● **Required work**: Every line from the one containing "(383, 467) = (151, 214): red" to the last line of the listing below should be given again exactly.

• • • • • • •

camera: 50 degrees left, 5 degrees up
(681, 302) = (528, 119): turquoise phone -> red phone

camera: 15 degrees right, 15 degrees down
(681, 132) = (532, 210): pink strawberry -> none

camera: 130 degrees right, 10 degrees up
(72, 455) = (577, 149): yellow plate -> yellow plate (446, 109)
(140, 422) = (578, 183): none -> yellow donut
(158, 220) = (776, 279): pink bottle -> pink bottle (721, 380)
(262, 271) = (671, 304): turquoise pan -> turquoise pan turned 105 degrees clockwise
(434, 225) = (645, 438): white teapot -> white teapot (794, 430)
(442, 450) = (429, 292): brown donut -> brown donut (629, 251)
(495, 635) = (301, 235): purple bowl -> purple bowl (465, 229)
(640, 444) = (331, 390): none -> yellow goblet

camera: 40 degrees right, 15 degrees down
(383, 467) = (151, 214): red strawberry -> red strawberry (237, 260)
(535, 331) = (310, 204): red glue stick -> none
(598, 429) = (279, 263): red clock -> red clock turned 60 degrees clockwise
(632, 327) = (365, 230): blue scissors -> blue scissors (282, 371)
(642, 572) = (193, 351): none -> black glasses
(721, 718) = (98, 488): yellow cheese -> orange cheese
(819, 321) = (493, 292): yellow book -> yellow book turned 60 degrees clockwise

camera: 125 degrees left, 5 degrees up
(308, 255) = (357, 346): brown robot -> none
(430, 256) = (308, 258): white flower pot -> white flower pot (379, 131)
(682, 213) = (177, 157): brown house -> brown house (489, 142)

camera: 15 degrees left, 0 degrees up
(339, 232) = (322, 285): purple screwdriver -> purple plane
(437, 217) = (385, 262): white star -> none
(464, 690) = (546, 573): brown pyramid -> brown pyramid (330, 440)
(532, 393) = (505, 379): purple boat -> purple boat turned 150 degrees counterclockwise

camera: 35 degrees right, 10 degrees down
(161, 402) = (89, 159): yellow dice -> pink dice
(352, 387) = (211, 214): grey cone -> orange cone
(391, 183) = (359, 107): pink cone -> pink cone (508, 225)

• • • • • • •

● **Task solution**:
(383, 467) = (151, 214): red strawberry -> red strawberry (237, 260)
(535, 331) = (310, 204): red glue stick -> none
(598, 429) = (279, 263): red clock -> red clock turned 60 degrees clockwise
(632, 327) = (365, 230): blue scissors -> blue scissors (282, 371)
(642, 572) = (193, 351): none -> black glasses
(721, 718) = (98, 488): yellow cheese -> orange cheese
(819, 321) = (493, 292): yellow book -> yellow book turned 60 degrees clockwise

camera: 125 degrees left, 5 degrees up
(308, 255) = (357, 346): brown robot -> none
(430, 256) = (308, 258): white flower pot -> white flower pot (379, 131)
(682, 213) = (177, 157): brown house -> brown house (489, 142)

camera: 15 degrees left, 0 degrees up
(339, 232) = (322, 285): purple screwdriver -> purple plane
(437, 217) = (385, 262): white star -> none
(464, 690) = (546, 573): brown pyramid -> brown pyramid (330, 440)
(532, 393) = (505, 379): purple boat -> purple boat turned 150 degrees counterclockwise

camera: 35 degrees right, 10 degrees down
(161, 402) = (89, 159): yellow dice -> pink dice
(352, 387) = (211, 214): grey cone -> orange cone
(391, 183) = (359, 107): pink cone -> pink cone (508, 225)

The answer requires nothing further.